## What you are asked to do:
Take the line that contains "blue light bulb [334,116,370,164]" as the first and the last line of the material as the final one; set down exactly the lines in that span.

## Raw data:

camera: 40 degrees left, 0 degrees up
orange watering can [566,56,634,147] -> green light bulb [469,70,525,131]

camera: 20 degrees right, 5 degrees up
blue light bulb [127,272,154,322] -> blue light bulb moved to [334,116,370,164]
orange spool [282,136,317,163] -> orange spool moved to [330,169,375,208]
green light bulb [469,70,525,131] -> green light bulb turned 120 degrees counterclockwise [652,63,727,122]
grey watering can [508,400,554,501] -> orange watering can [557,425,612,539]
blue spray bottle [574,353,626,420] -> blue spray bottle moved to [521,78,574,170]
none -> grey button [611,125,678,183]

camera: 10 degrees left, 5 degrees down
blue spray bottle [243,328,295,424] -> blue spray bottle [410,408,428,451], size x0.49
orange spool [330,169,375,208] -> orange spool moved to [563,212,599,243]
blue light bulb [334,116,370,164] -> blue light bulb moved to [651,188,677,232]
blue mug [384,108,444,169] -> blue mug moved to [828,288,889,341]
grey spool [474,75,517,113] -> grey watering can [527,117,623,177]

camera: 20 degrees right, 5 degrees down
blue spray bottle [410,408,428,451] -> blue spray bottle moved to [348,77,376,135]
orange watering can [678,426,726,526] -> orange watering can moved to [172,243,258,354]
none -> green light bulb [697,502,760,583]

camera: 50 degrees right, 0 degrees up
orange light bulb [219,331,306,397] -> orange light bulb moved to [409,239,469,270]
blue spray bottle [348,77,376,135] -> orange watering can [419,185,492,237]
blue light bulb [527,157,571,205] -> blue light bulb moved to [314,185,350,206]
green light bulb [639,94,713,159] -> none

## Written answer:
blue light bulb [334,116,370,164] -> blue light bulb moved to [651,188,677,232]
blue mug [384,108,444,169] -> blue mug moved to [828,288,889,341]
grey spool [474,75,517,113] -> grey watering can [527,117,623,177]

camera: 20 degrees right, 5 degrees down
blue spray bottle [410,408,428,451] -> blue spray bottle moved to [348,77,376,135]
orange watering can [678,426,726,526] -> orange watering can moved to [172,243,258,354]
none -> green light bulb [697,502,760,583]

camera: 50 degrees right, 0 degrees up
orange light bulb [219,331,306,397] -> orange light bulb moved to [409,239,469,270]
blue spray bottle [348,77,376,135] -> orange watering can [419,185,492,237]
blue light bulb [527,157,571,205] -> blue light bulb moved to [314,185,350,206]
green light bulb [639,94,713,159] -> none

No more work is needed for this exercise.